> _INSTRUCTION_
Transcribe only part of the material below: the lines from the one containing "plant: (427, 112) -> (592, 578), removed" through the one containing "pallet: (252, 85)", inclusive, exactly as written.

> _TASK INPUT_
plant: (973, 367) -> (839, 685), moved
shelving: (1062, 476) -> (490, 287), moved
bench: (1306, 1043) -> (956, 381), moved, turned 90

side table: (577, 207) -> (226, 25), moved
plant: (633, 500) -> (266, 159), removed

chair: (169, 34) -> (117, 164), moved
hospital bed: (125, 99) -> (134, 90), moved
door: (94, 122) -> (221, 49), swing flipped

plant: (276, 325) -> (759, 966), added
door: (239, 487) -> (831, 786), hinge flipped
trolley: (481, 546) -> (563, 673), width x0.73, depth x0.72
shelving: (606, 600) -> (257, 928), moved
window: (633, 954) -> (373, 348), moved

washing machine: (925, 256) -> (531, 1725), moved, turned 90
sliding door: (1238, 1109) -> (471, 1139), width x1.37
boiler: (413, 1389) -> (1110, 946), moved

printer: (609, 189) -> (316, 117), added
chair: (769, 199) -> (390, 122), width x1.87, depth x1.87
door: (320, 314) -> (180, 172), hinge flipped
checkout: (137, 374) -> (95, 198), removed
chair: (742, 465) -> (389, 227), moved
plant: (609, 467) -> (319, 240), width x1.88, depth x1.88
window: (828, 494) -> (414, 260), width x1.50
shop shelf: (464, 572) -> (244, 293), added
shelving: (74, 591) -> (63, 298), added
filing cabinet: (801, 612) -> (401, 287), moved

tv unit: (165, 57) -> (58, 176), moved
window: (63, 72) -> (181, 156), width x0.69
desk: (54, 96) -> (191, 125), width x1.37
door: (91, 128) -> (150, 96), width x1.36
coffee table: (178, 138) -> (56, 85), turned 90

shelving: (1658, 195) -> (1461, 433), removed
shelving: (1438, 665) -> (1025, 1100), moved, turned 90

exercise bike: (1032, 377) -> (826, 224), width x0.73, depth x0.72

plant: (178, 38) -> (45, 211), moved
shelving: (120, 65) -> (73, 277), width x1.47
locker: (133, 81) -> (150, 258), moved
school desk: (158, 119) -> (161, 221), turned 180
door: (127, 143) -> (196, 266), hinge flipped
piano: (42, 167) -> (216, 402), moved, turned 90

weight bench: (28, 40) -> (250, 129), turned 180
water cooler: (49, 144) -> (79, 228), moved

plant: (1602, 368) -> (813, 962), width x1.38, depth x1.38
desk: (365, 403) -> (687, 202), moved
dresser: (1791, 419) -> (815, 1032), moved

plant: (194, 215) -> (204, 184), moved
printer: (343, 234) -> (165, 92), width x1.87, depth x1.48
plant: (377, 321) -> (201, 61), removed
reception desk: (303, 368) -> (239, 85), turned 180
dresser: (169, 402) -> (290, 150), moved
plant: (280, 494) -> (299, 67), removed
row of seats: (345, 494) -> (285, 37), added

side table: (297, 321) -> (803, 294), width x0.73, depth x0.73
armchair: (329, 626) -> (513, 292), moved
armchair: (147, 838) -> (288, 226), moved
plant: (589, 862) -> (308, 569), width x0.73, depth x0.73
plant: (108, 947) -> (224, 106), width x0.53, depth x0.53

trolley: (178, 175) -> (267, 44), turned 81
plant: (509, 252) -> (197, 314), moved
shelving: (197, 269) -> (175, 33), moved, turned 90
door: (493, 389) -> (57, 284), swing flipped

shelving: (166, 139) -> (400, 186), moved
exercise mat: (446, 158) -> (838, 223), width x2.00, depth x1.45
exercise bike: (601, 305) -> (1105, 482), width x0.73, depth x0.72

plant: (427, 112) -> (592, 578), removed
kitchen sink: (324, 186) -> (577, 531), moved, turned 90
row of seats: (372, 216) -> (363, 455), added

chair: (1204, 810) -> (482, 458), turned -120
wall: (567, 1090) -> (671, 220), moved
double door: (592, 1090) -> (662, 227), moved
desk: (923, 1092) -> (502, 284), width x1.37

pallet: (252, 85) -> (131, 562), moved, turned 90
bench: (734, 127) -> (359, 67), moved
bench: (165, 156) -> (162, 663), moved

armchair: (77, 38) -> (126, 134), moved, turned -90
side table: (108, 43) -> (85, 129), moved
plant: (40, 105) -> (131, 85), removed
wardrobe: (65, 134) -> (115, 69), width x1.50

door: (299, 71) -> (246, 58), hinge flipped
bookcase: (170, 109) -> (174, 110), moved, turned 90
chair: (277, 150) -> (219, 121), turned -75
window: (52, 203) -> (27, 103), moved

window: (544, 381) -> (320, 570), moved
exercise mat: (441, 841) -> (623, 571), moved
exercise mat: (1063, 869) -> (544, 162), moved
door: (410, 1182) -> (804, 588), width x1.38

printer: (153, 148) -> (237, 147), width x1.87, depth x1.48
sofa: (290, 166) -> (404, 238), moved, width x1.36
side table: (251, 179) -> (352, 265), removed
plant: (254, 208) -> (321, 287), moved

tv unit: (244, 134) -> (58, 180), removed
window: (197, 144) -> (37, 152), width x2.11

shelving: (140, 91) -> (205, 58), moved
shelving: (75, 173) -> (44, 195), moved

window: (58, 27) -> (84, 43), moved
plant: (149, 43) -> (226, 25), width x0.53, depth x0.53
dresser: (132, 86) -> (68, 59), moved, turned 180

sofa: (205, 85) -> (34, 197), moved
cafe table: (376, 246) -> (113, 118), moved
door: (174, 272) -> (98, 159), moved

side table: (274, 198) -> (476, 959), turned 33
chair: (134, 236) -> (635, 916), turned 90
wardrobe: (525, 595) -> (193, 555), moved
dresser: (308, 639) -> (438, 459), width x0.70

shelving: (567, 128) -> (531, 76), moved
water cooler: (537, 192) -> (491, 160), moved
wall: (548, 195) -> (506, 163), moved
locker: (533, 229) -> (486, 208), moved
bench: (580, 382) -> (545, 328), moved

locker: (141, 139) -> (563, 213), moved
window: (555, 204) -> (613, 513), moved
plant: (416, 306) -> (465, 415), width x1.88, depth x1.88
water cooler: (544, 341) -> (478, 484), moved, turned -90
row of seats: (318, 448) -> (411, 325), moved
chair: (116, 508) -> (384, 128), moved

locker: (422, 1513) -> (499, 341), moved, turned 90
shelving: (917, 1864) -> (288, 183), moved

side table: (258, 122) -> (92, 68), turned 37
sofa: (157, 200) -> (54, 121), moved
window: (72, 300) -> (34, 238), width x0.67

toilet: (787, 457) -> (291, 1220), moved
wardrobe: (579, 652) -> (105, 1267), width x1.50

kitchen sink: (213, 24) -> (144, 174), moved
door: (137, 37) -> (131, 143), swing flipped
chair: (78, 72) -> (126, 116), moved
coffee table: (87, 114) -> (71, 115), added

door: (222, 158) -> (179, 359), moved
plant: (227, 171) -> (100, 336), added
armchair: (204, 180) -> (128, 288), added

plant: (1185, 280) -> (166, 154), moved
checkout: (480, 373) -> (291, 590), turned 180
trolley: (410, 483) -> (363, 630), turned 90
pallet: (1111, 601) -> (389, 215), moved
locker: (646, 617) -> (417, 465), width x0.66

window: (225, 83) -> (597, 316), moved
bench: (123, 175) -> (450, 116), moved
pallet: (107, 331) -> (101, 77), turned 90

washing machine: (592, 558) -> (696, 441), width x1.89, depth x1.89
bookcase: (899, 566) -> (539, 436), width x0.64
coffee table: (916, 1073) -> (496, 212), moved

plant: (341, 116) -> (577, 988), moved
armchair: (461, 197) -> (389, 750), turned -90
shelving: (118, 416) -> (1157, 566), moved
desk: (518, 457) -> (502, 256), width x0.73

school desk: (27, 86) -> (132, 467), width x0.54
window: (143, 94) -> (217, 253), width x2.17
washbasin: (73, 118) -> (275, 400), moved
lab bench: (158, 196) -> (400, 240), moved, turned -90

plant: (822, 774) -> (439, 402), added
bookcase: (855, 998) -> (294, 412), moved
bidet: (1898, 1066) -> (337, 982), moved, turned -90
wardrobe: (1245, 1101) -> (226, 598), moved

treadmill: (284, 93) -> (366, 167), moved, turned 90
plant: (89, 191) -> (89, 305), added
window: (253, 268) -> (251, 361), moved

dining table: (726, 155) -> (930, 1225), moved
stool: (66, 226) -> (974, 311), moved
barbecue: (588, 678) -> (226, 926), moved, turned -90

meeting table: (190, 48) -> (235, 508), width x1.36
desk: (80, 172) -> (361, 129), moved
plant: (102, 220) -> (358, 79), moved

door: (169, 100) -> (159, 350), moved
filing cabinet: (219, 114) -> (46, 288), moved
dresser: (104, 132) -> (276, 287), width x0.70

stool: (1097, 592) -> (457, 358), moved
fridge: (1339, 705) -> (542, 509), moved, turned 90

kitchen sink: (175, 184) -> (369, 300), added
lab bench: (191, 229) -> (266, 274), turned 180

> _YOUR RESPONSE_
plant: (427, 112) -> (592, 578), removed
kitchen sink: (324, 186) -> (577, 531), moved, turned 90
row of seats: (372, 216) -> (363, 455), added

chair: (1204, 810) -> (482, 458), turned -120
wall: (567, 1090) -> (671, 220), moved
double door: (592, 1090) -> (662, 227), moved
desk: (923, 1092) -> (502, 284), width x1.37

pallet: (252, 85) -> (131, 562), moved, turned 90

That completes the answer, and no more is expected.